Task brief:
Produce as output only the lines below starting at the line with "purple ball [230,161,286,217] -> none" and continuing through the line with "green ball [461,105,550,191] -> none", each one exactly as written.

#### Data supplied ####

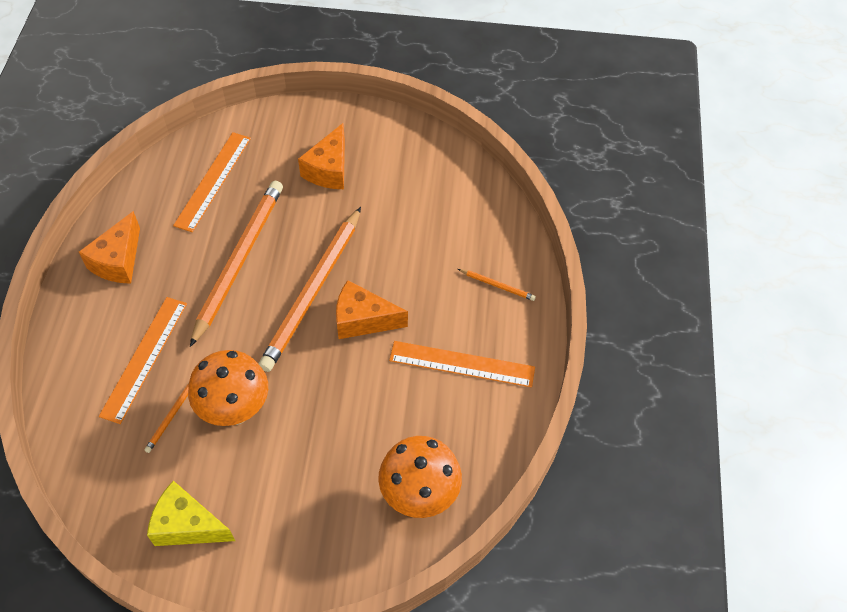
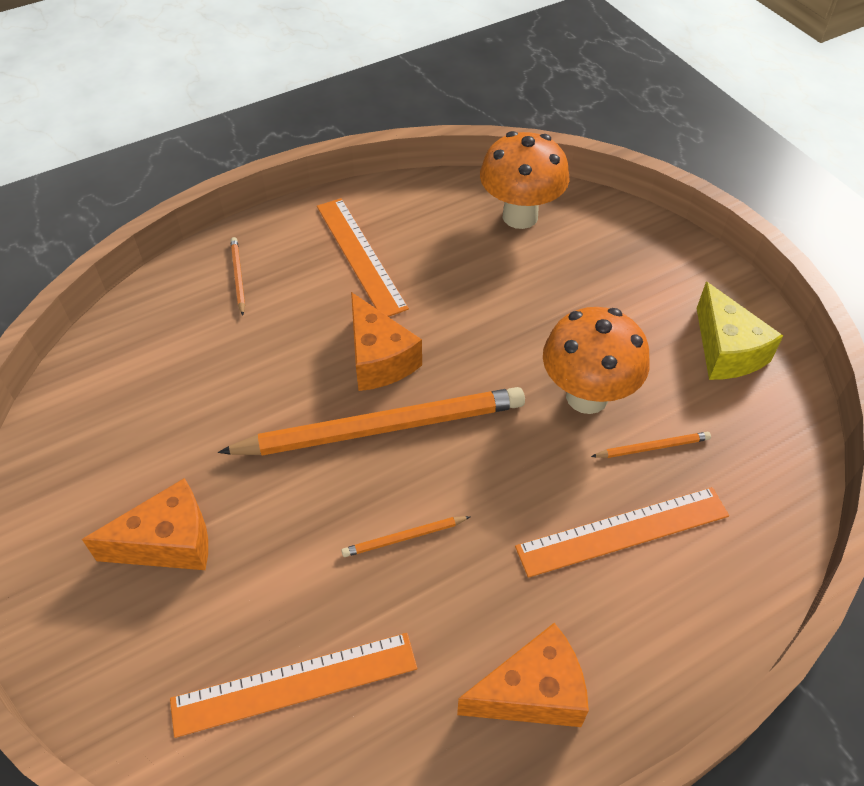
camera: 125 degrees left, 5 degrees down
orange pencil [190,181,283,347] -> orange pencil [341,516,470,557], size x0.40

####
#### Data supplied ####

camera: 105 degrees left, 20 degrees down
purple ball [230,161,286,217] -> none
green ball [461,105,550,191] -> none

####

Answer box:
purple ball [230,161,286,217] -> none
green ball [461,105,550,191] -> none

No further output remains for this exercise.